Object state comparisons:
◇ ◇ ◇ ◇

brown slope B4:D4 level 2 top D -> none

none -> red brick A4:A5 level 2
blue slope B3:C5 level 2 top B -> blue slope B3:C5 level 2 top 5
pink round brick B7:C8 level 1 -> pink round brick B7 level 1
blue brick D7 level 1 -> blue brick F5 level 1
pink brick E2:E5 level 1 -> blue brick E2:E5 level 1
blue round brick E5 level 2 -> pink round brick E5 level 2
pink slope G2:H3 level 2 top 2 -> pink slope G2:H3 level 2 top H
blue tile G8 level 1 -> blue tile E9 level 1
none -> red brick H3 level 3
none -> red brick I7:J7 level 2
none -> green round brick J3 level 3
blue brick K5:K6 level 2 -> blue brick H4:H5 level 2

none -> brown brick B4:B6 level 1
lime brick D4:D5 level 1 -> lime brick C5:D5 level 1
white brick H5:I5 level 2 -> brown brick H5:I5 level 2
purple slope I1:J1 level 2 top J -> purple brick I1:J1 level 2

◇ ◇ ◇ ◇

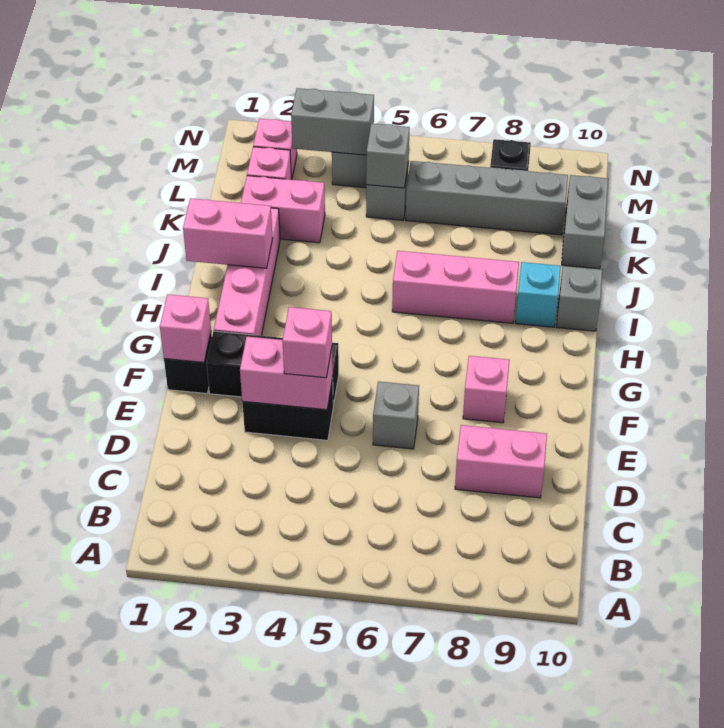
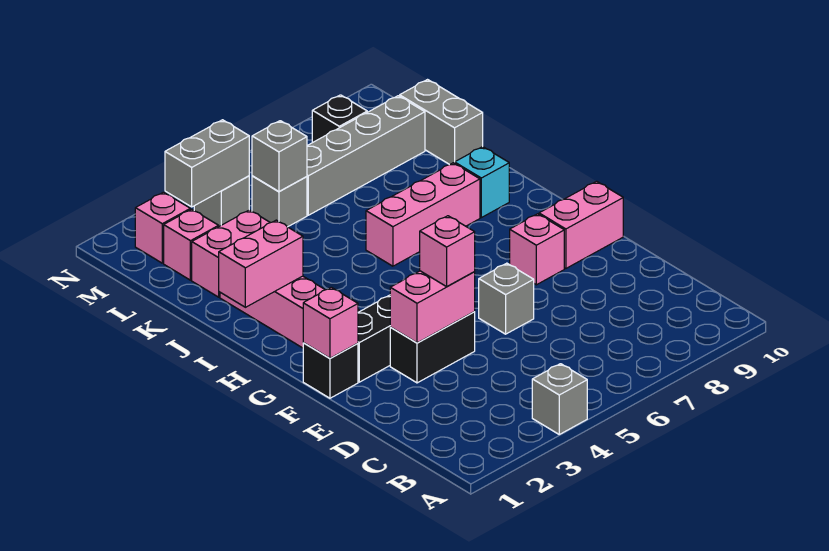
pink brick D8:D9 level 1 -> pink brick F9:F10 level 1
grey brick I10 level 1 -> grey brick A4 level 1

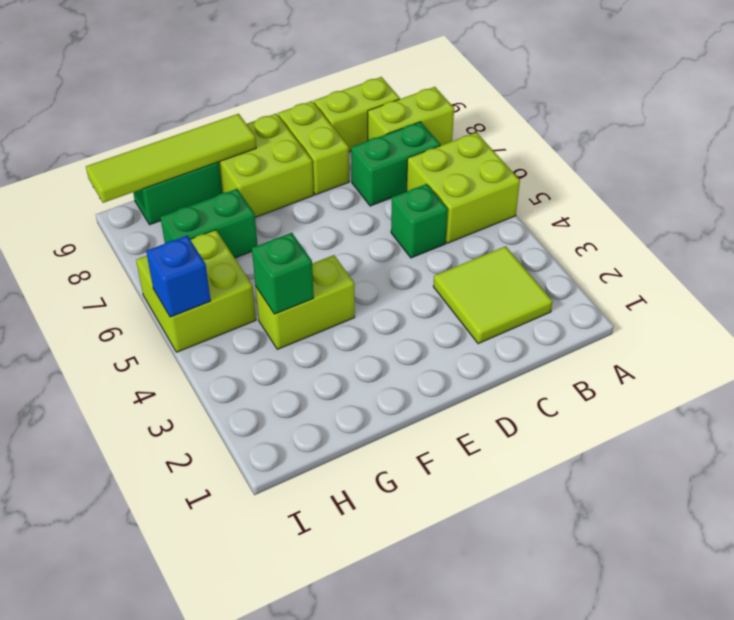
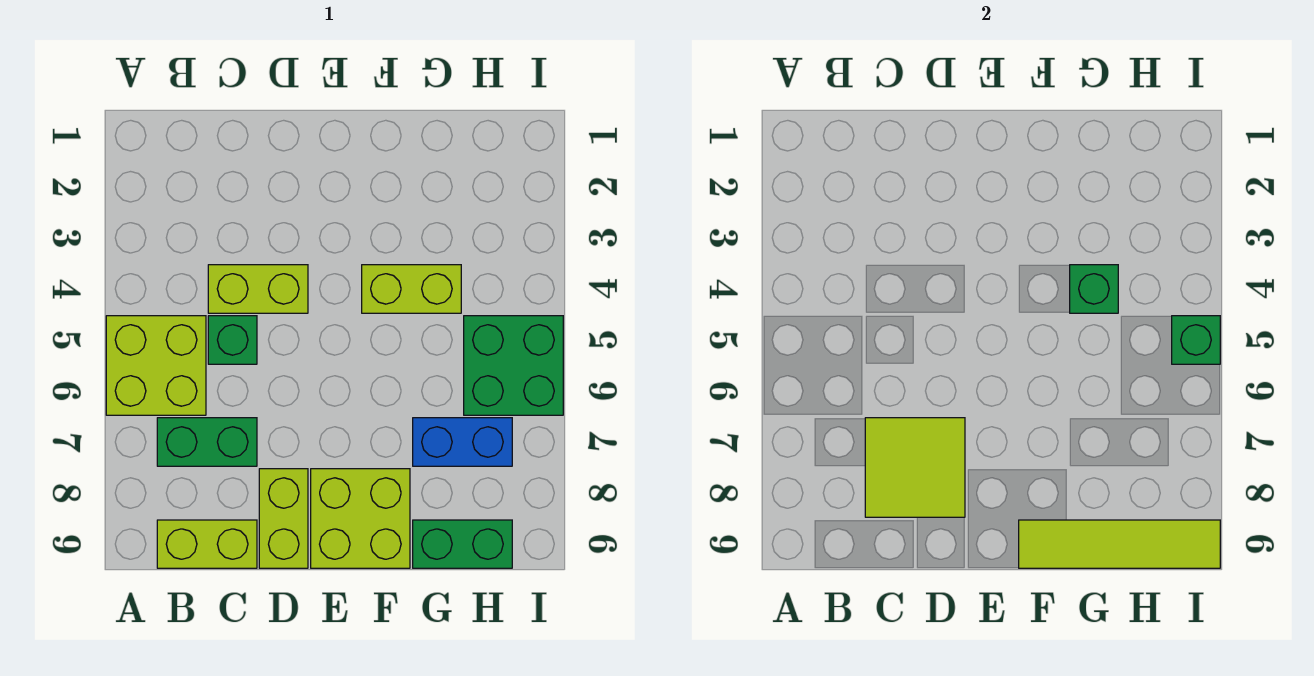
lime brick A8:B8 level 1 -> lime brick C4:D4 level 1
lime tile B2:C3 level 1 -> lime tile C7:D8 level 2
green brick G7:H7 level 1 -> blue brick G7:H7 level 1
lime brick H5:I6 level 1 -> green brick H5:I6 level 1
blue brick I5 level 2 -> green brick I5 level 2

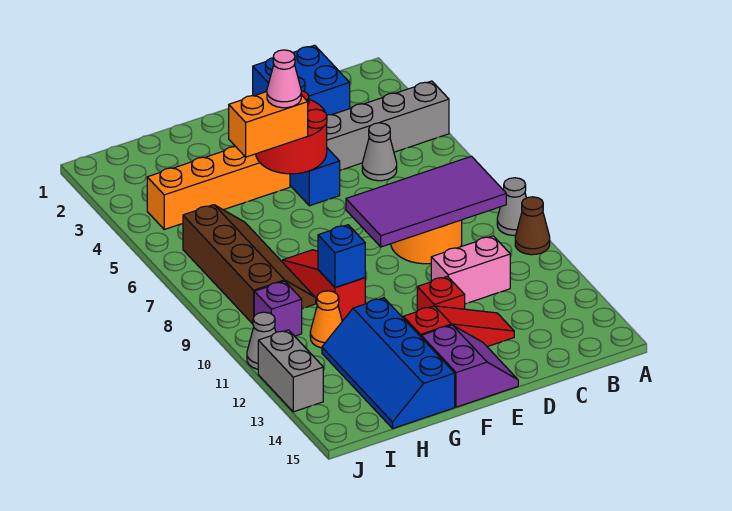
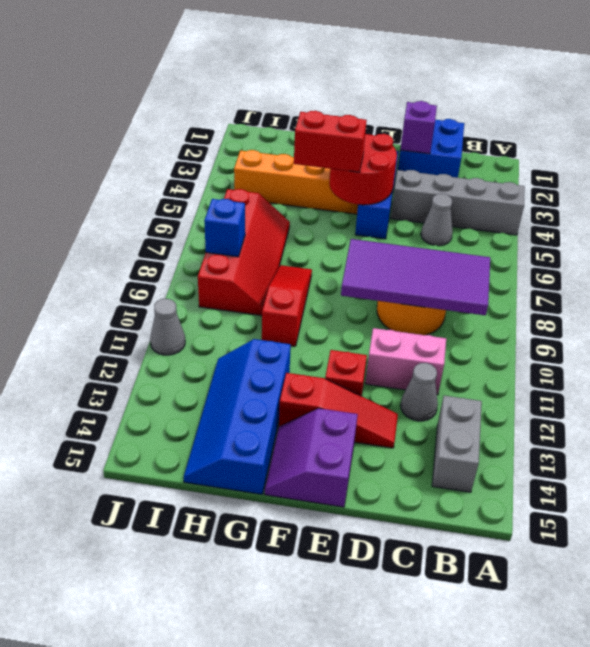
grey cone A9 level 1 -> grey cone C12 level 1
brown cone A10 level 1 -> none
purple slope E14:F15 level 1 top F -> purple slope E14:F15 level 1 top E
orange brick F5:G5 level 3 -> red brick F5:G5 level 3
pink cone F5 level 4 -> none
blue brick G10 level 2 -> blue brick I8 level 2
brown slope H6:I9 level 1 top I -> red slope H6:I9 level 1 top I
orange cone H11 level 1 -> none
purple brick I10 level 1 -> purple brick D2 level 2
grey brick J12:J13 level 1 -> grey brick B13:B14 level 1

◇ ◇ ◇ ◇

#### TASK REQUIREMENTS:
With "tile" as the search string, filter the records and return each line that has it.

#### OUTPUT FOR THIS EXERCISE:
blue tile G8 level 1 -> blue tile E9 level 1
lime tile B2:C3 level 1 -> lime tile C7:D8 level 2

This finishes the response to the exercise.